-- TASK --
From the line containing "(691, 191) = (629, 73): none -> green tape" through the last line of the records, print every line exactly and nothing more.

Object tracking records:
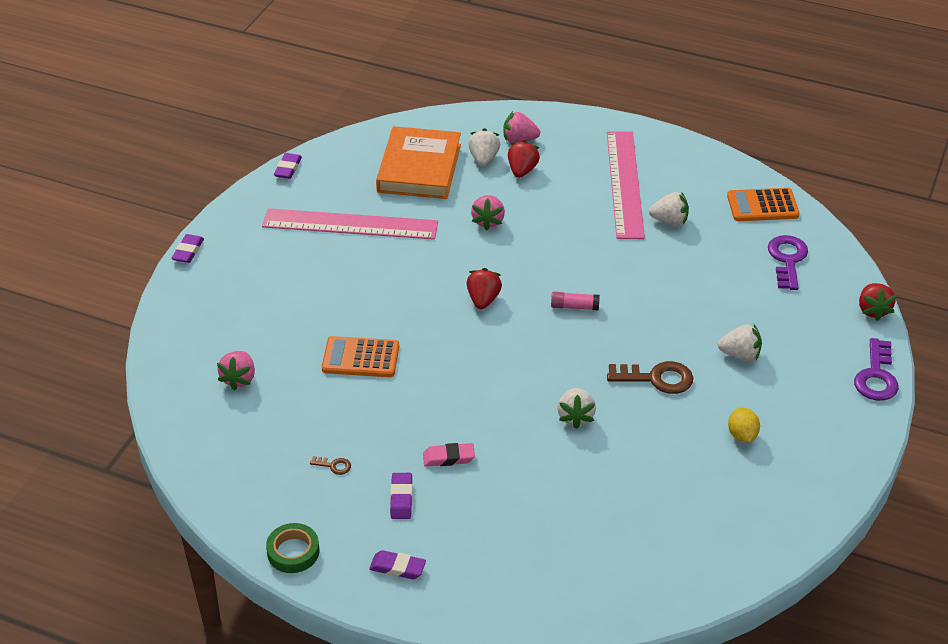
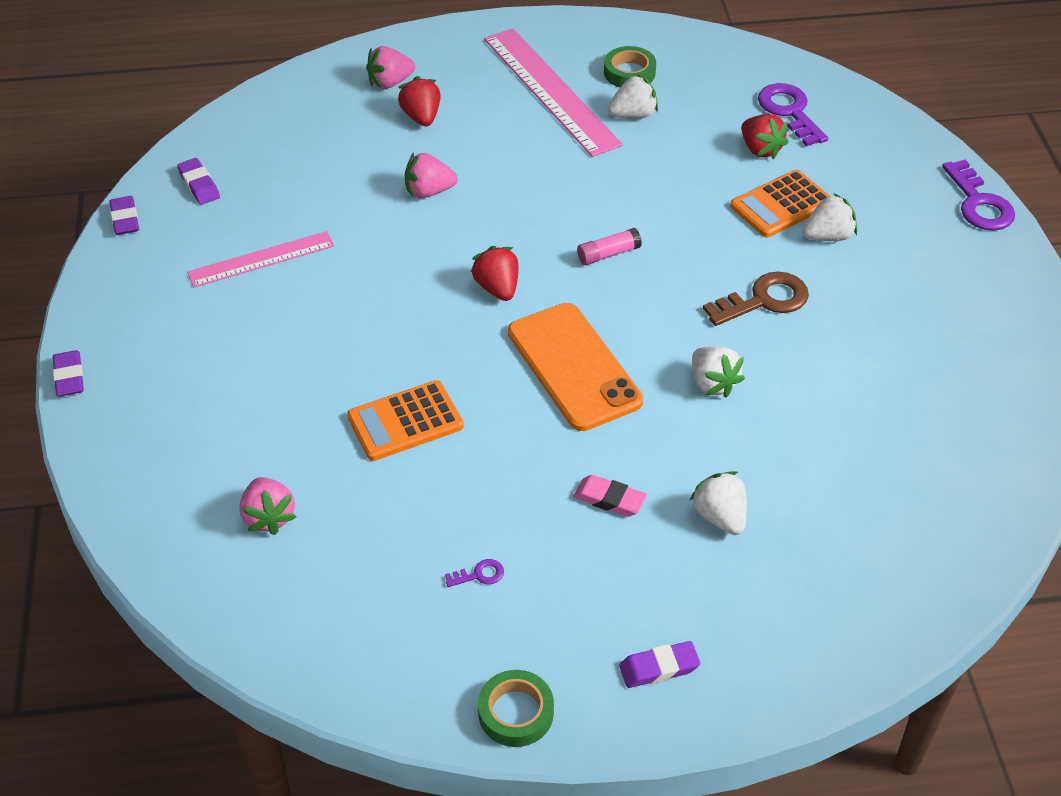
camera: 30 degrees left, 5 degrees up
(334, 466) = (479, 575): brown key -> purple key
(350, 224) = (261, 259): pink ruler -> pink ruler, size x0.60
(401, 498) = (594, 577): purple eraser -> purple eraser (199, 185)
(419, 168) = (295, 158): orange book -> none
(448, 458) = (609, 499): pink eraser -> pink eraser turned 60 degrees clockwise
(483, 159) = (365, 119): white strawberry -> white strawberry (720, 517)
(488, 221) = (429, 192): pink strawberry -> pink strawberry turned 105 degrees clockwise
(492, 368) = (573, 367): none -> orange phone
(691, 191) = (629, 73): none -> green tape
(742, 435) = (903, 326): yellow lemon -> none
(762, 206) = (716, 62): orange calculator -> orange calculator (781, 205)
(873, 310) = (917, 133): red strawberry -> red strawberry (760, 149)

-- TASK RESULT --
(691, 191) = (629, 73): none -> green tape
(742, 435) = (903, 326): yellow lemon -> none
(762, 206) = (716, 62): orange calculator -> orange calculator (781, 205)
(873, 310) = (917, 133): red strawberry -> red strawberry (760, 149)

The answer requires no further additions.